*The problem*
Can you update the rows from the line with "C: 17:08 -> 17:58" to the line with "2: 12:17 -> 12:22" by changing "none" to "blank" and leaving everything else the same?

-- start of Given records --

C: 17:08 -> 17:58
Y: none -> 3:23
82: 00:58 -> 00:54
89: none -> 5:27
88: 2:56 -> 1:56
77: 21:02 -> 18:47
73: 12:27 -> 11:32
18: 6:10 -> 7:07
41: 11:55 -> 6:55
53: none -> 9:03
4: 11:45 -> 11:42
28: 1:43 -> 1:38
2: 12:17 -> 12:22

-- end of Given records --
-- start of Given records --

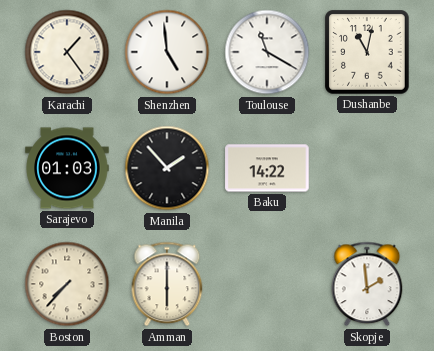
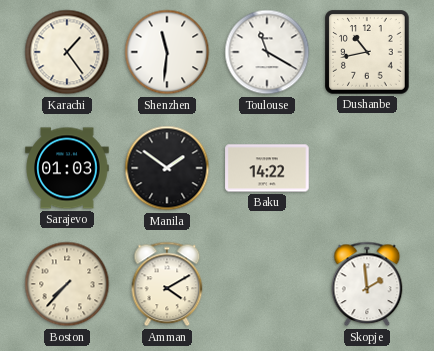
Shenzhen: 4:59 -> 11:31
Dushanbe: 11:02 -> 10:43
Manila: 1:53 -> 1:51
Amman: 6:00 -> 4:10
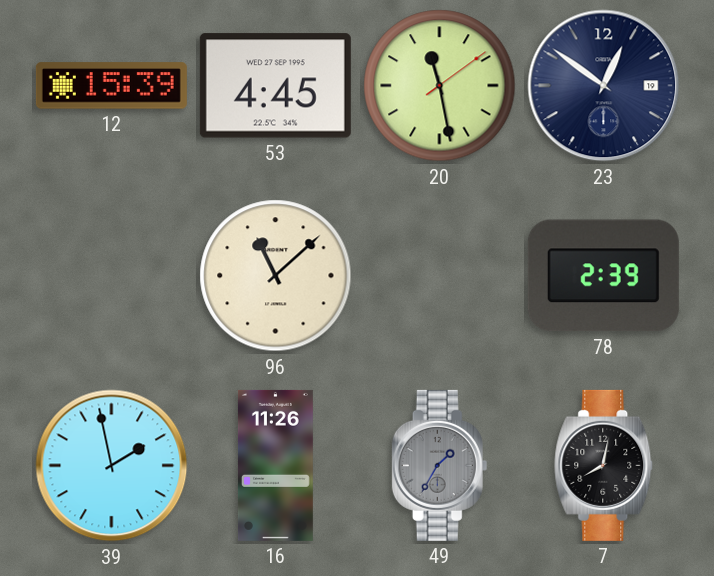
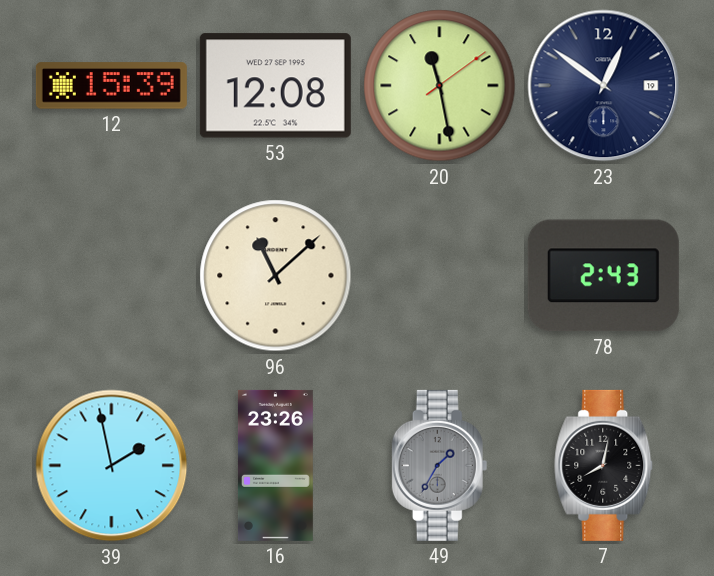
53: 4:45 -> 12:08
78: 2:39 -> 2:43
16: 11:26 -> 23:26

-- end of Given records --

*Answer*
C: 17:08 -> 17:58
Y: blank -> 3:23
82: 00:58 -> 00:54
89: blank -> 5:27
88: 2:56 -> 1:56
77: 21:02 -> 18:47
73: 12:27 -> 11:32
18: 6:10 -> 7:07
41: 11:55 -> 6:55
53: blank -> 9:03
4: 11:45 -> 11:42
28: 1:43 -> 1:38
2: 12:17 -> 12:22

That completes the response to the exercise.